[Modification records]
● ● ● ● ● ● ●
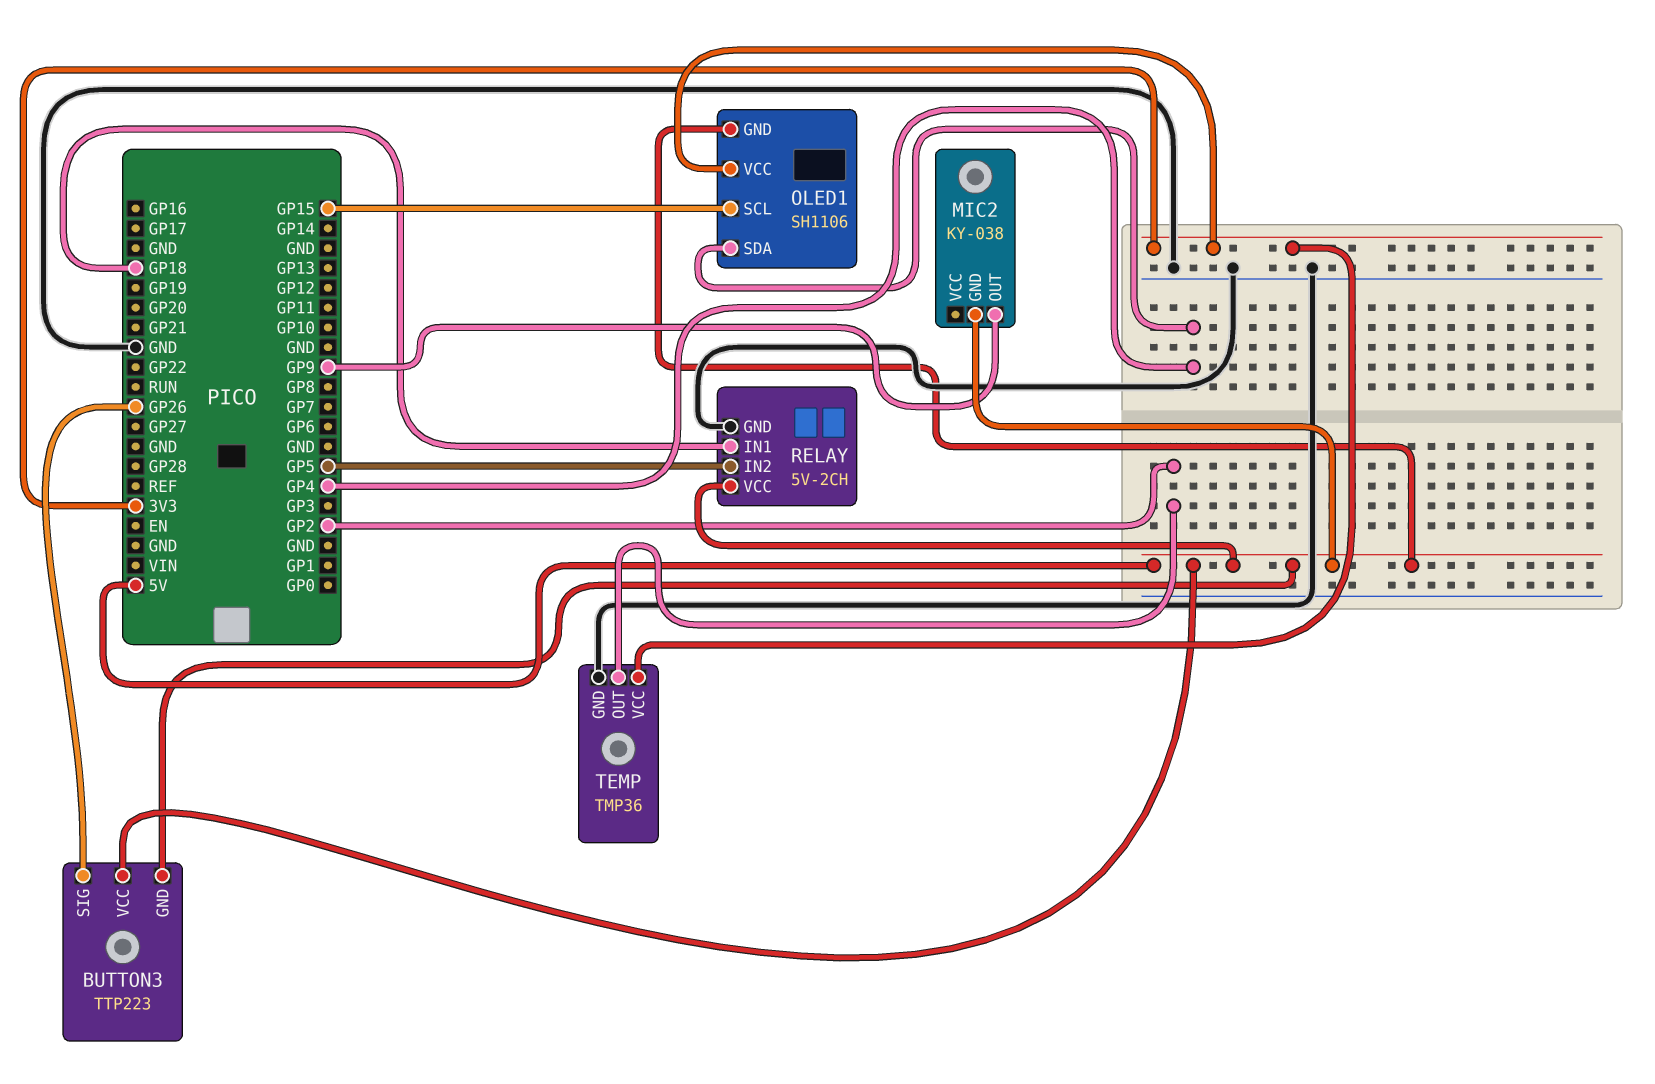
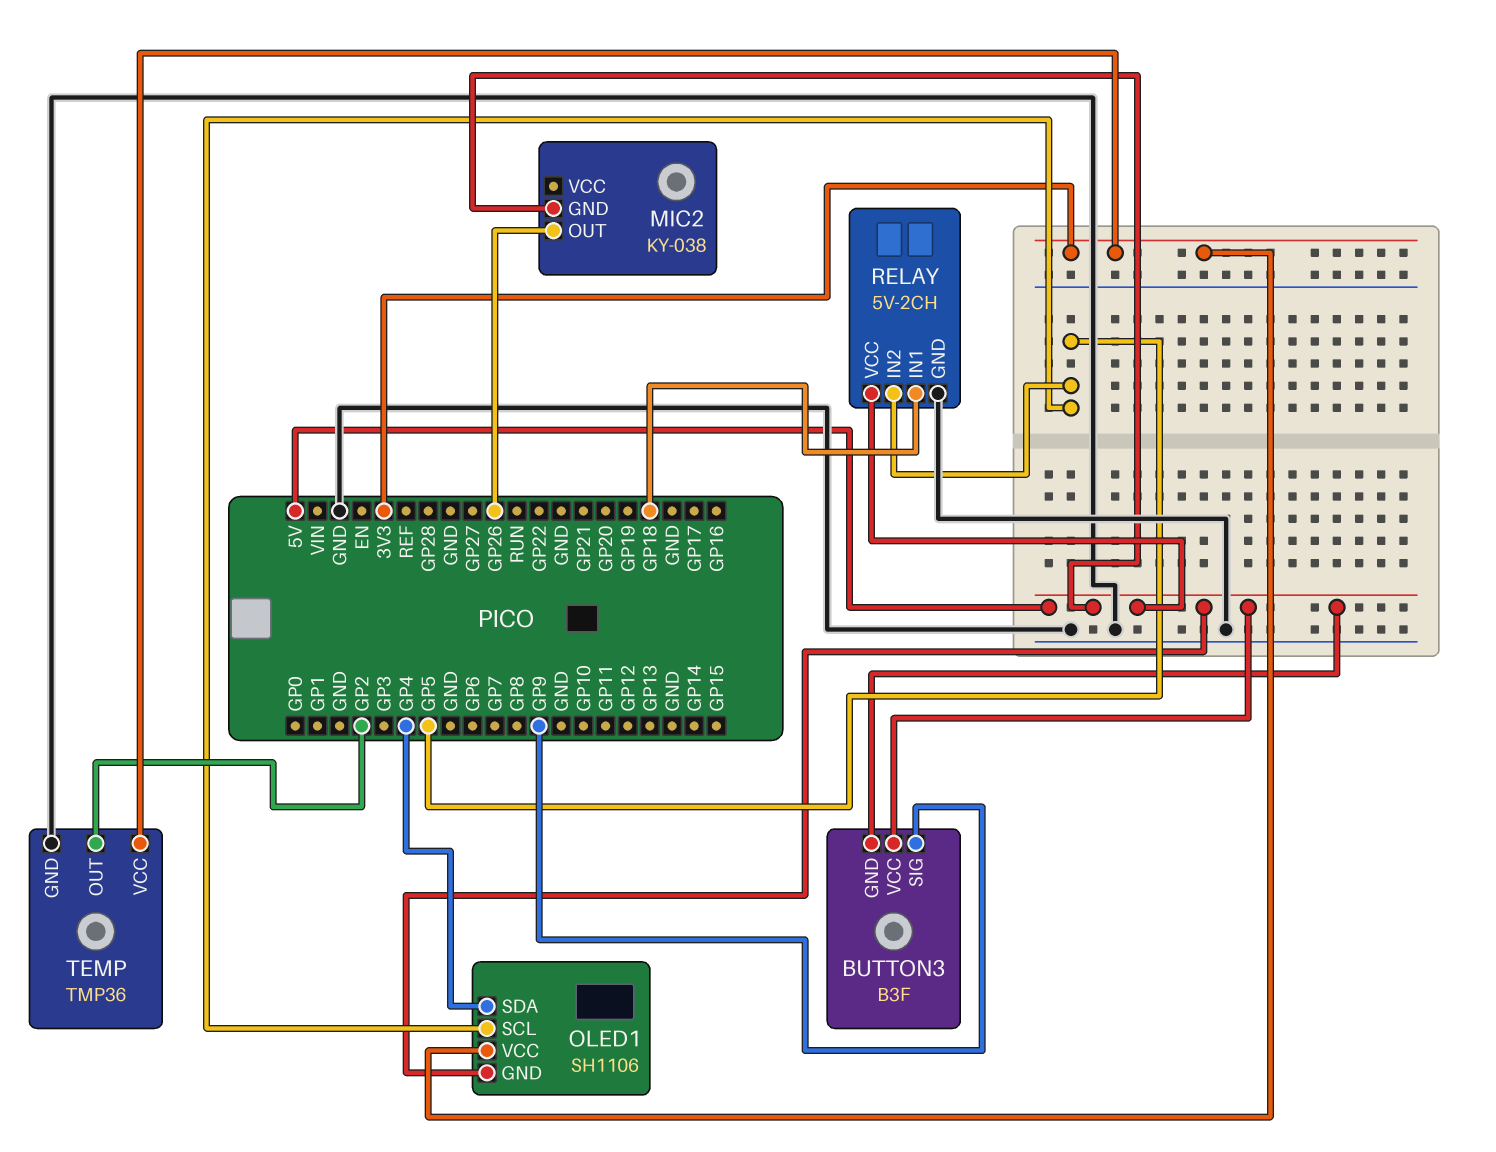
BUTTON3: TTP223 -> B3F
BUTTON3 pin SIG: GP26 -> GP9
MIC2 pin OUT: GP9 -> GP26
OLED1 pin SCL: GP15 -> GP5

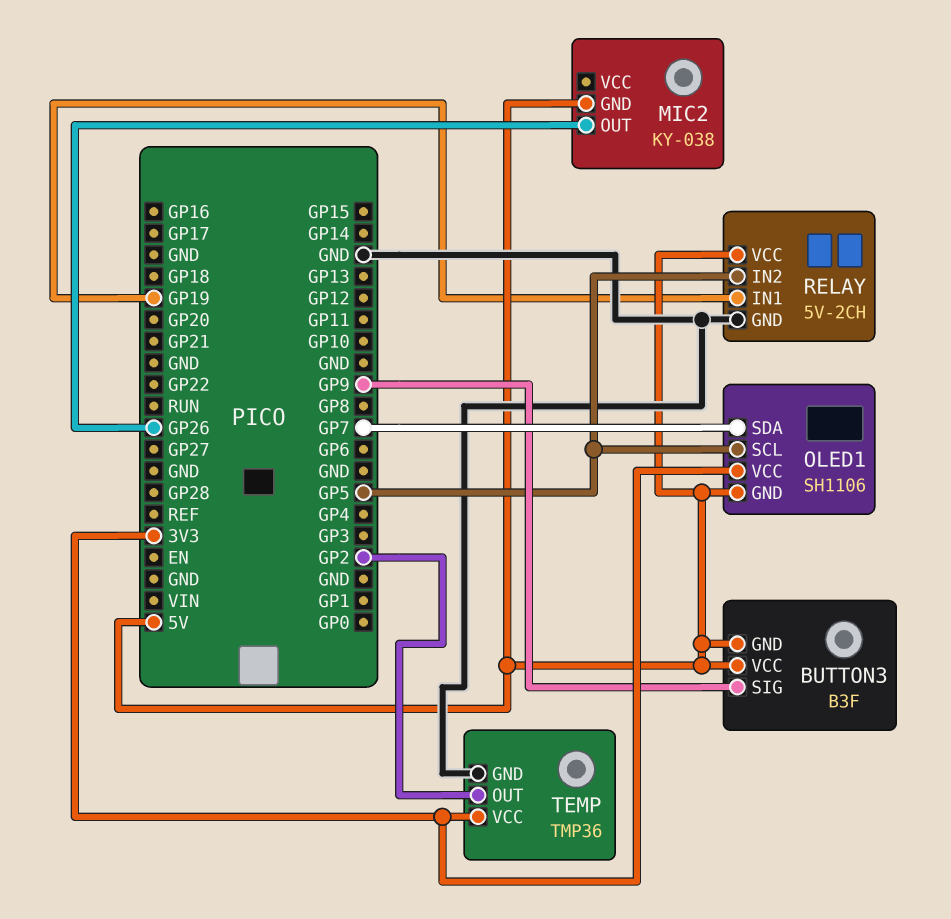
OLED1 pin SDA: GP4 -> GP7
RELAY pin IN1: GP18 -> GP19

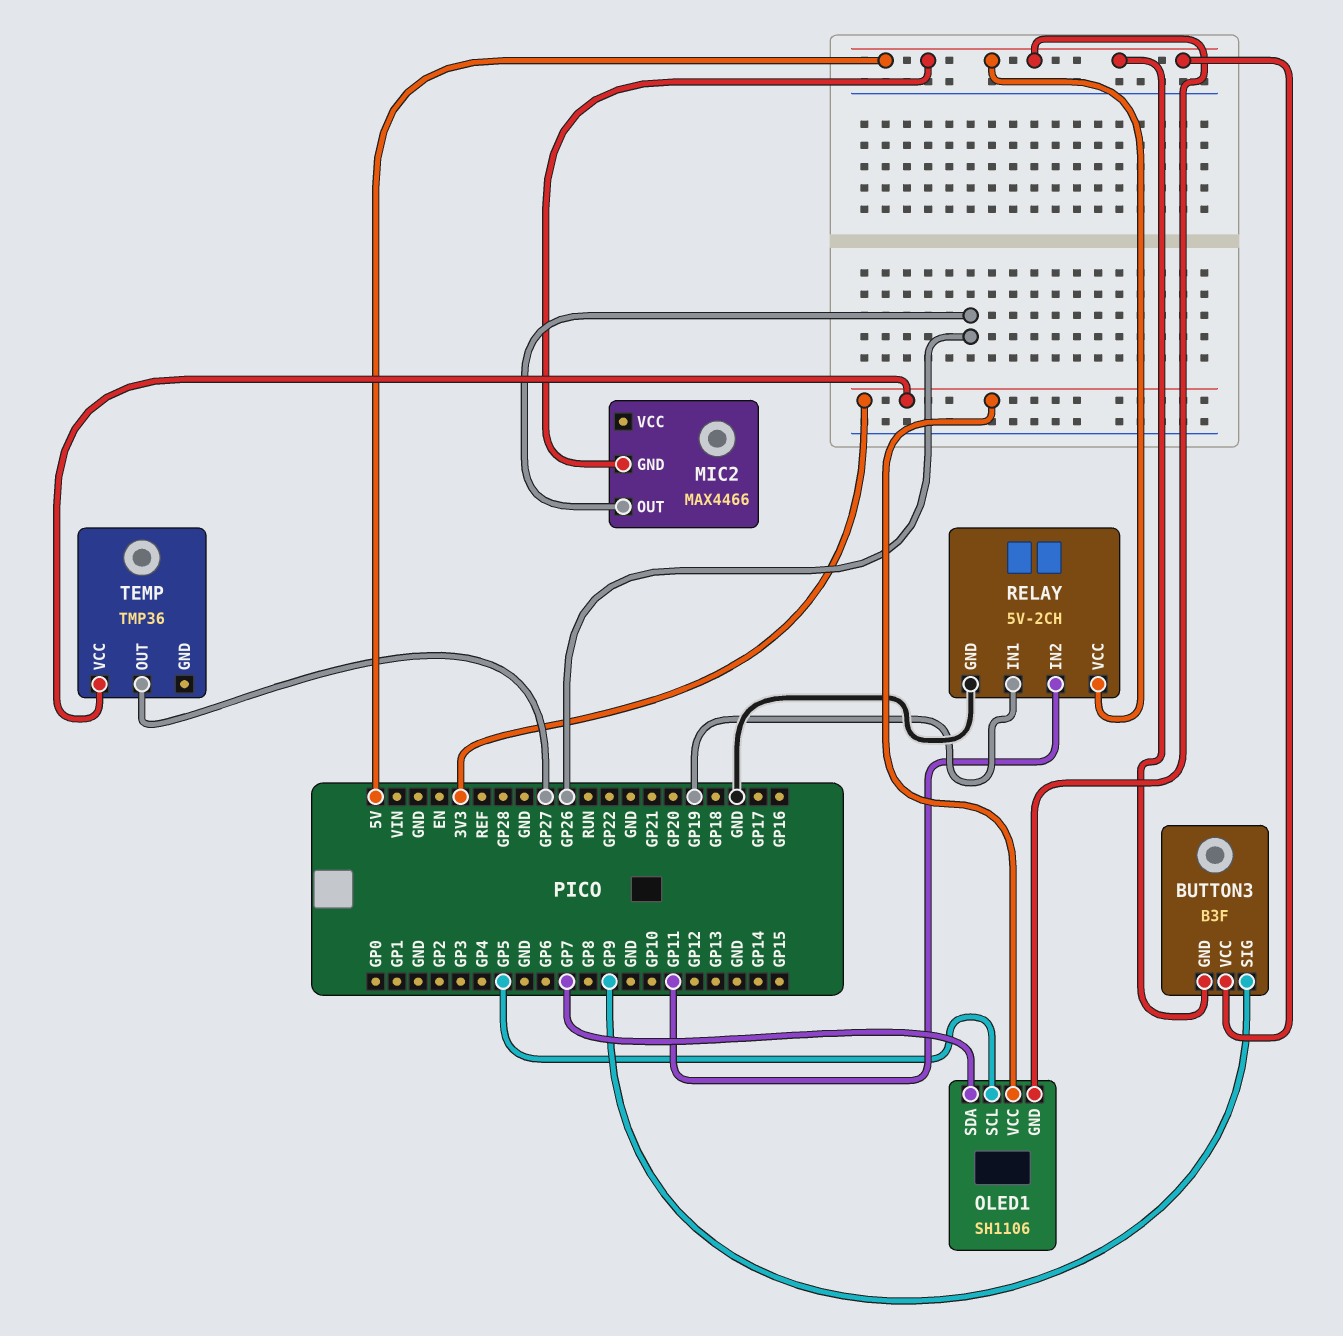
MIC2: KY-038 -> MAX4466
RELAY pin IN2: GP5 -> GP11
TEMP pin GND: GND -> none
TEMP pin OUT: GP2 -> GP27

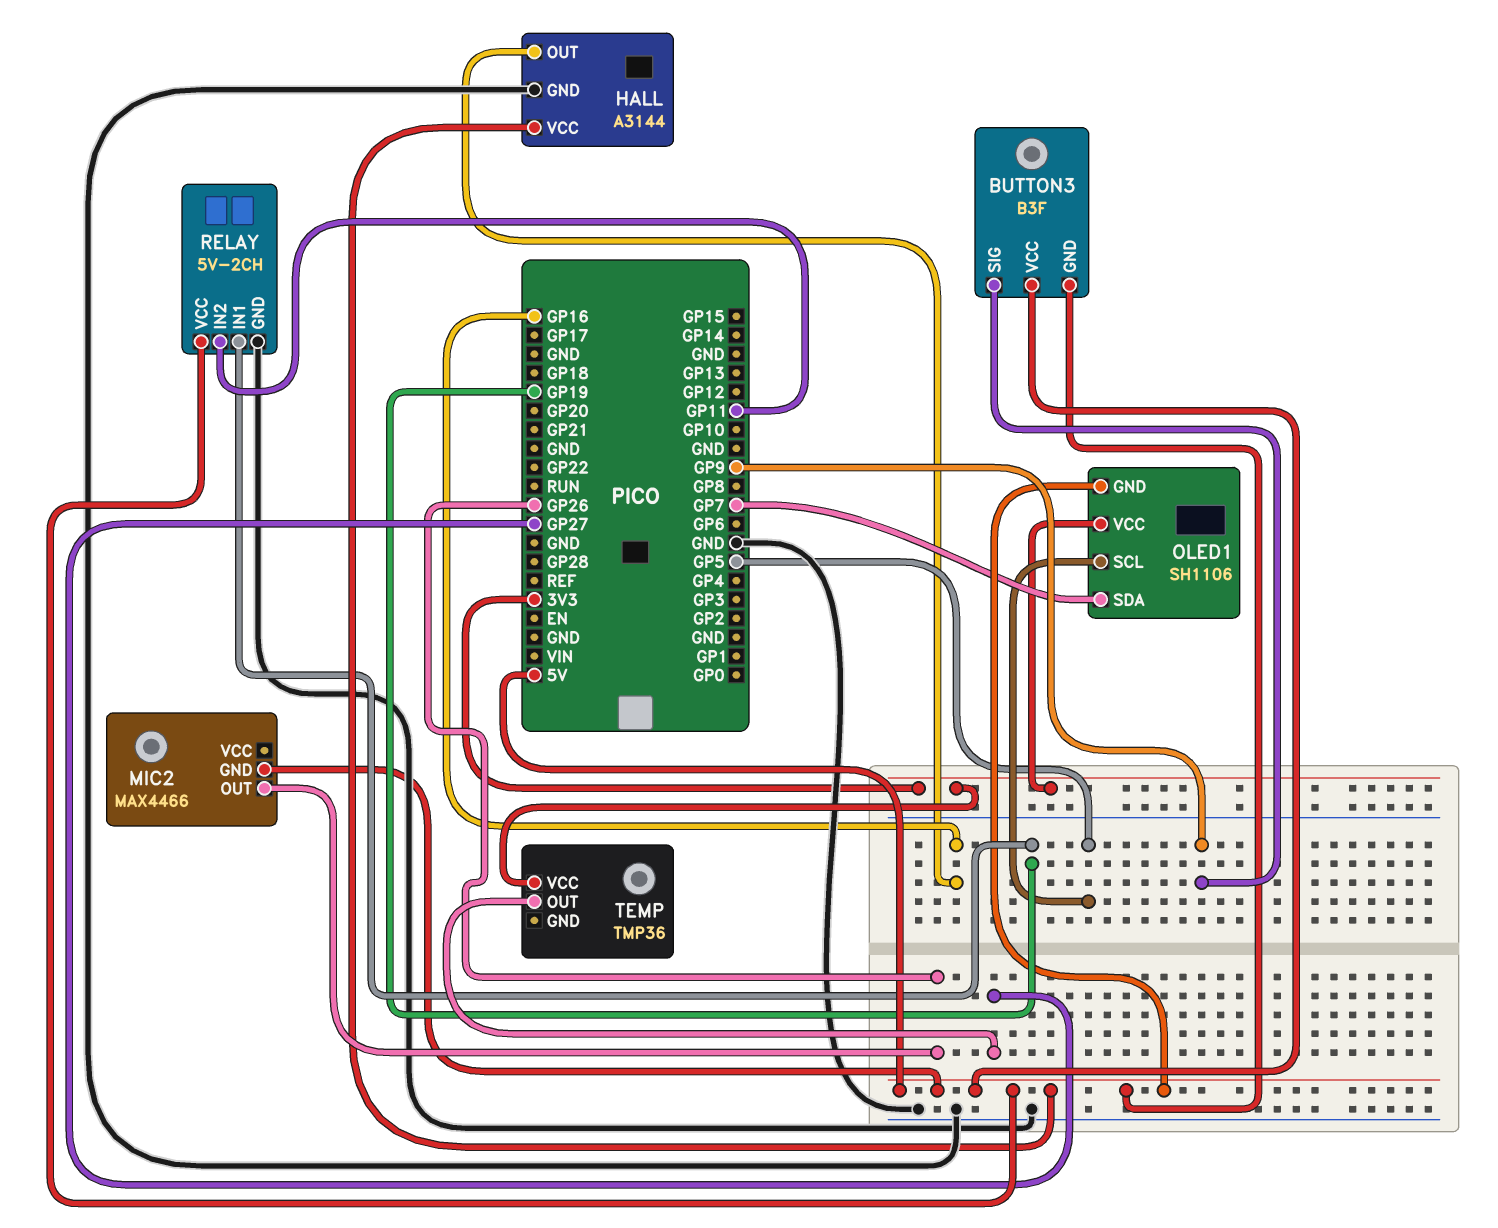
HALL: none -> A3144
HALL pin GND: none -> GND
HALL pin OUT: none -> GP16
HALL pin VCC: none -> 5V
● ● ● ● ● ● ●
The task ▸
Nothing but the lines from the one containing "OLED1 pin SDA: GP4 -> GP7" through the last line of the records above should appear, each repeated exactly, with no pictures.

Written reply ▸
OLED1 pin SDA: GP4 -> GP7
RELAY pin IN1: GP18 -> GP19

MIC2: KY-038 -> MAX4466
RELAY pin IN2: GP5 -> GP11
TEMP pin GND: GND -> none
TEMP pin OUT: GP2 -> GP27

HALL: none -> A3144
HALL pin GND: none -> GND
HALL pin OUT: none -> GP16
HALL pin VCC: none -> 5V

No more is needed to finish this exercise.